When the line containing "orange circle: (169, 19) -> (99, 176), moved" is found in the data below, copy it and each line after it through the line containing "yellow square: (251, 372)", exactly and with no others.

━━━━━ RECORDS SHOWN

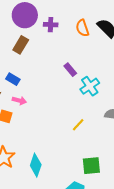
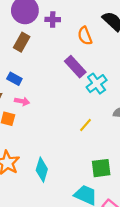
orange semicircle: (82, 28) -> (85, 36), moved
purple rectangle: (70, 70) -> (75, 67), size x1.5

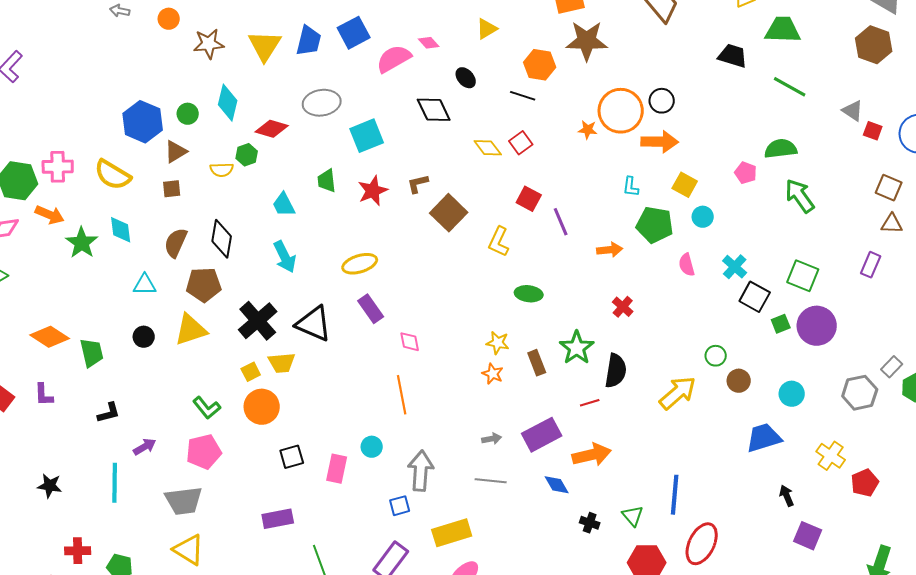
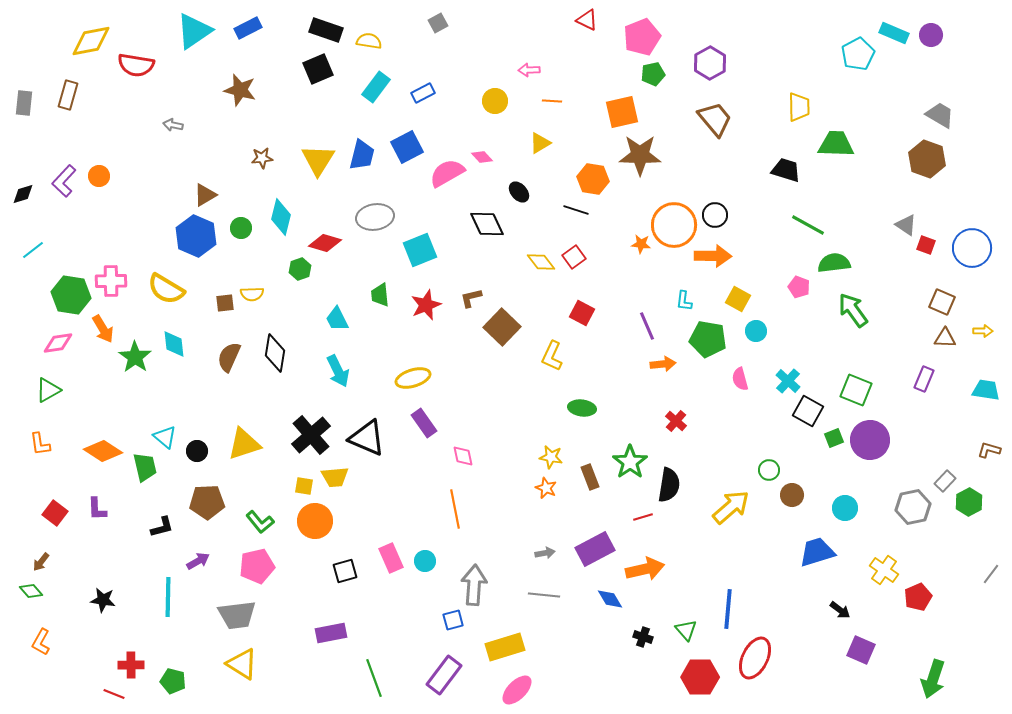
orange circle: (169, 19) -> (99, 176), moved
brown star: (209, 44) -> (262, 158), size x0.7
green line: (790, 87) -> (808, 225), moved
brown triangle: (176, 152) -> (205, 195), moved
yellow semicircle: (222, 170) -> (252, 294), moved
orange arrow: (50, 215) -> (103, 329), turned 36
purple line: (561, 222) -> (647, 326), moved
cyan triangle: (145, 285) -> (165, 437), moved, turned 40
brown pentagon: (204, 285) -> (207, 502), moved
yellow square: (251, 372) -> (304, 486), turned 36
pink rectangle: (337, 469) -> (391, 558), moved, turned -36
black arrow: (787, 496) -> (840, 610), turned 150

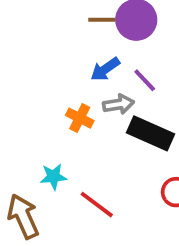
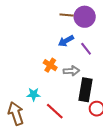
gray arrow: (119, 104) -> (71, 71), moved
black rectangle: (150, 133) -> (86, 90), moved, turned 70

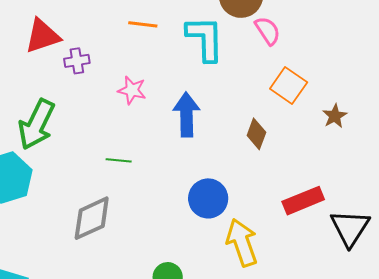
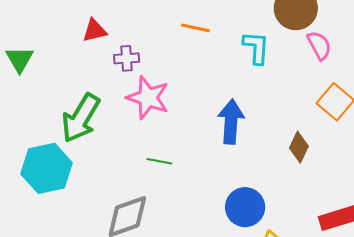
red triangle: (42, 36) -> (95, 31), size x0.7
cyan L-shape: (205, 39) -> (256, 48), size x0.7
pink star: (132, 90) -> (148, 98), moved, size x1.5

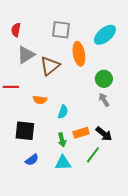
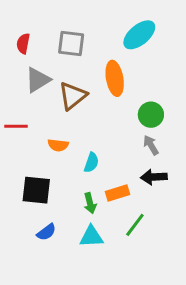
gray square: (61, 30) -> (71, 44), moved
cyan ellipse: (105, 35) -> (139, 35), moved
black arrow: (104, 134) -> (154, 177), moved, turned 138

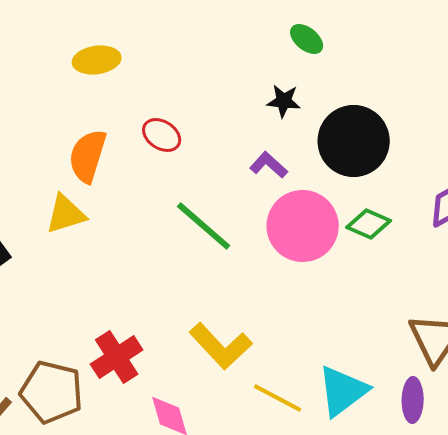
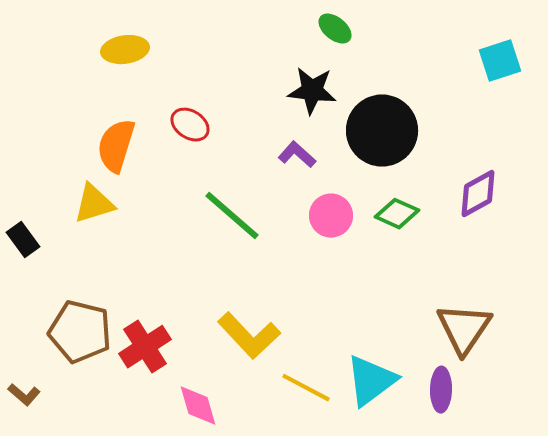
black star: (284, 101) -> (312, 91), size x1.4
pink circle: (303, 226) -> (331, 216), size x0.6
brown pentagon: (52, 392) -> (80, 332), moved

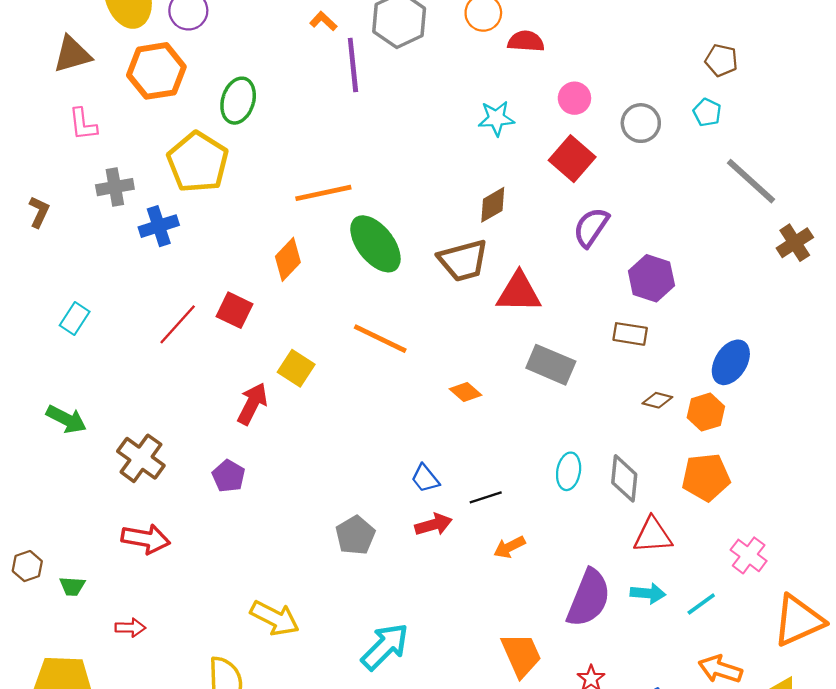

━━━━━━━━━━

TASK ANSWER:
orange circle: (169, 19) -> (99, 176), moved
brown star: (209, 44) -> (262, 158), size x0.7
green line: (790, 87) -> (808, 225), moved
brown triangle: (176, 152) -> (205, 195), moved
yellow semicircle: (222, 170) -> (252, 294), moved
orange arrow: (50, 215) -> (103, 329), turned 36
purple line: (561, 222) -> (647, 326), moved
cyan triangle: (145, 285) -> (165, 437), moved, turned 40
brown pentagon: (204, 285) -> (207, 502), moved
yellow square: (251, 372) -> (304, 486), turned 36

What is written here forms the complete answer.